WHAT THIS TASK INVOLVES –
Find "(372, 660) = (177, 254): turquoise" and "(453, 650) = (163, 284): none" in the records below. Copy the lines holding them and every line between, exactly, and no others.

DATA TO PROCESS –
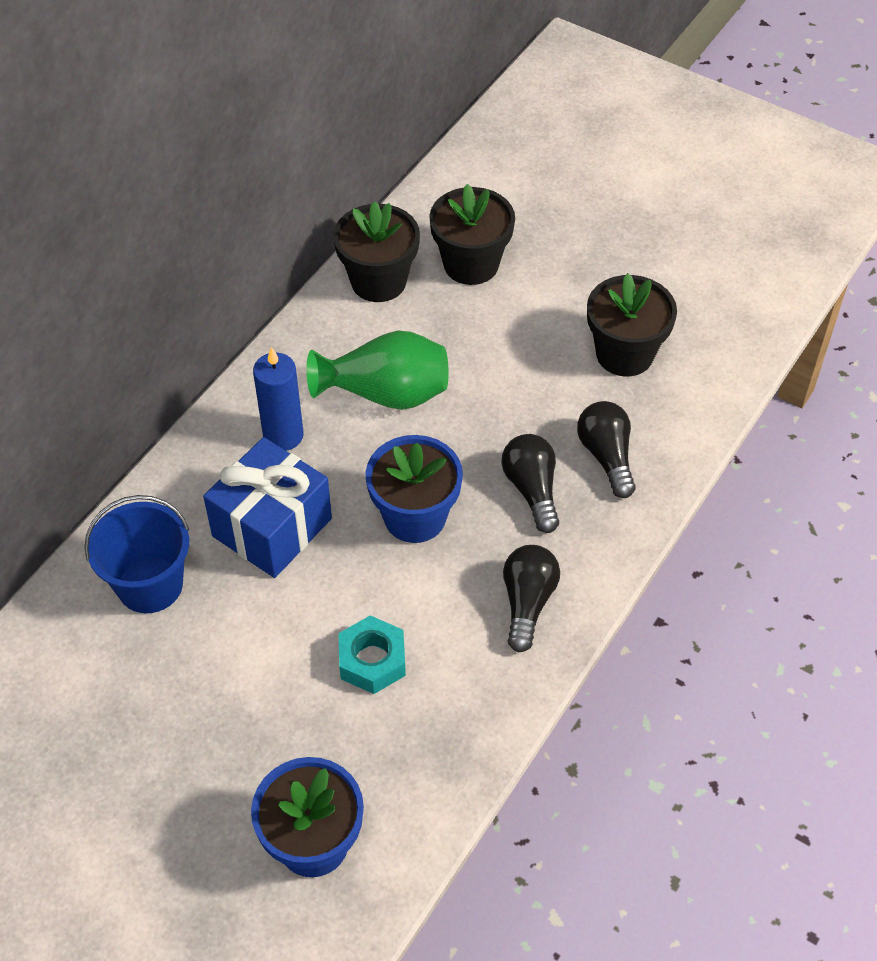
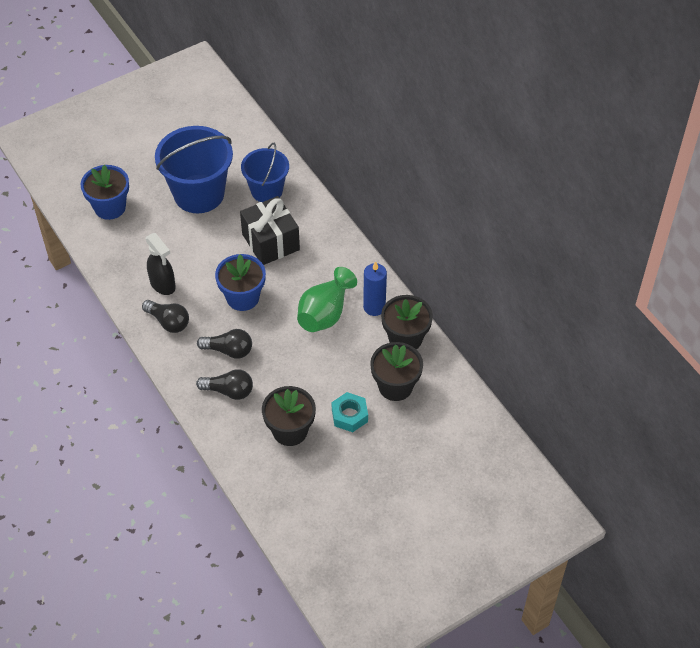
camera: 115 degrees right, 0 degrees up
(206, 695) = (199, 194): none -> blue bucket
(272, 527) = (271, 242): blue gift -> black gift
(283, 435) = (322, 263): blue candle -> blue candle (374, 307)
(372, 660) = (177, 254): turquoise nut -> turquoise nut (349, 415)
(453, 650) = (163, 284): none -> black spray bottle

---

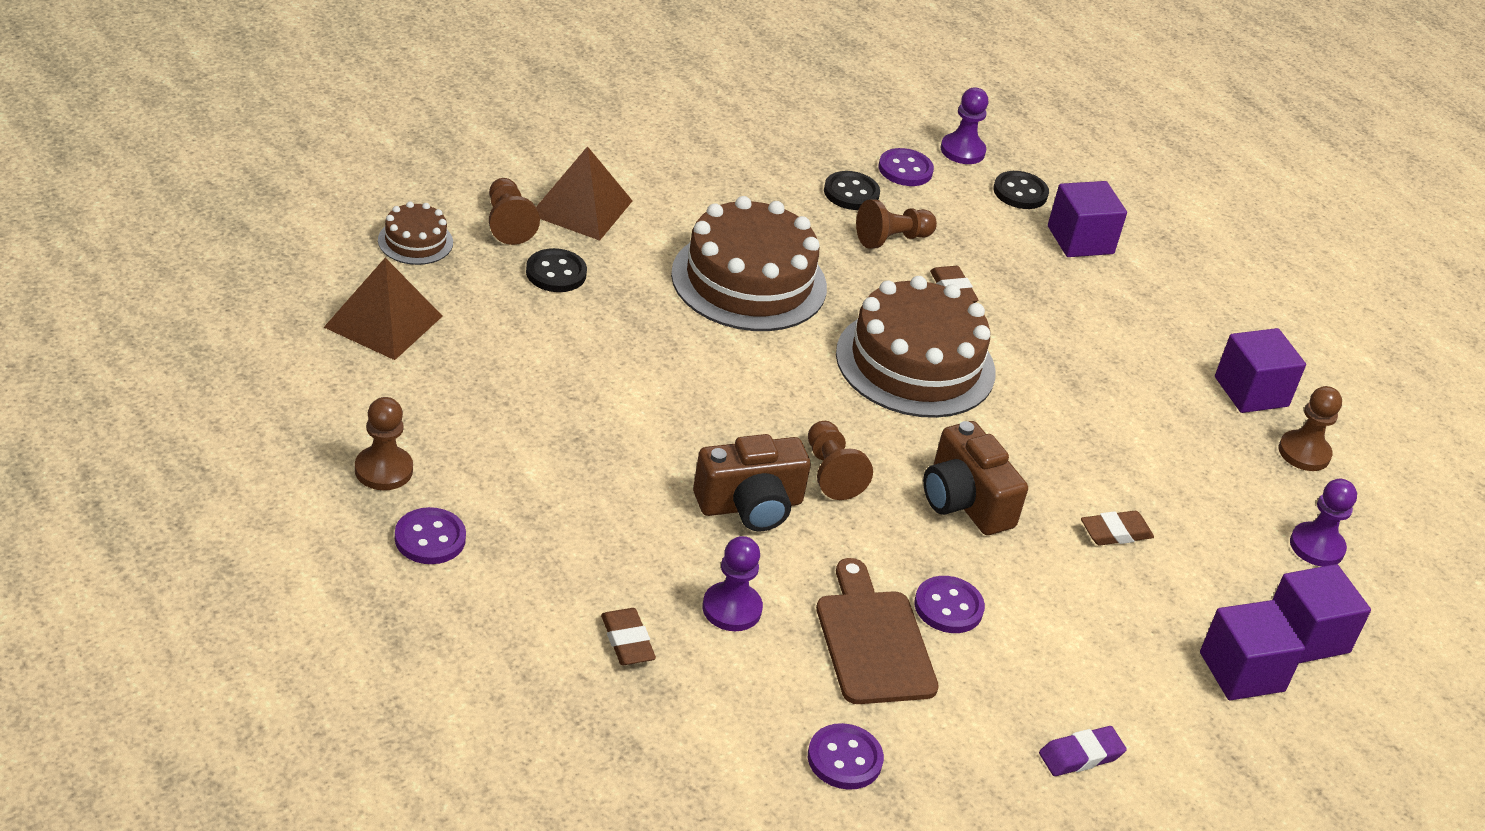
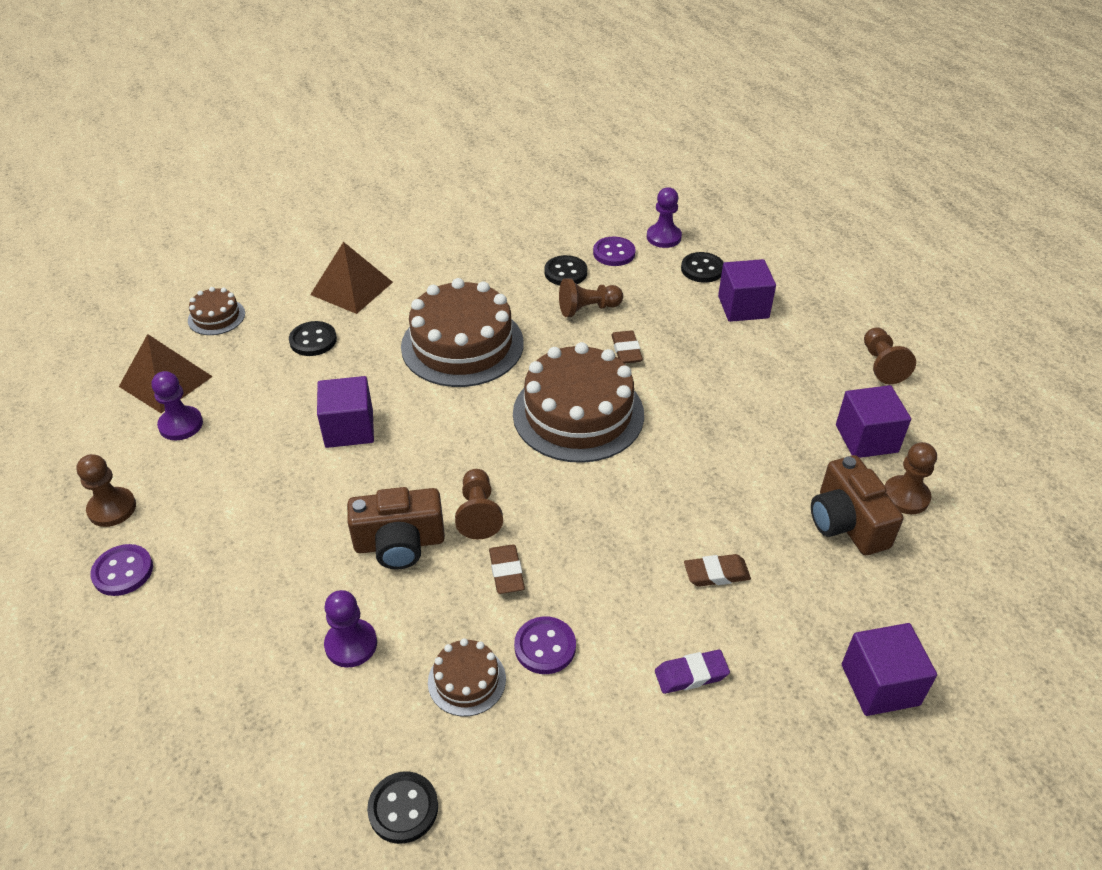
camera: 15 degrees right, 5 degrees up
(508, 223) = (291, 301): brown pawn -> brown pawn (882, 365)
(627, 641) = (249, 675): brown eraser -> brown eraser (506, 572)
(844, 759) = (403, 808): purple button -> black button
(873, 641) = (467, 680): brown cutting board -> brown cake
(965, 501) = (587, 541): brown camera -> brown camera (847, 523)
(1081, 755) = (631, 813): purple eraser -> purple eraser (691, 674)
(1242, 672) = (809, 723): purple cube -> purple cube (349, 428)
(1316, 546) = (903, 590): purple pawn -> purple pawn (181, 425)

ANSWER SPACE –
(372, 660) = (177, 254): turquoise nut -> turquoise nut (349, 415)
(453, 650) = (163, 284): none -> black spray bottle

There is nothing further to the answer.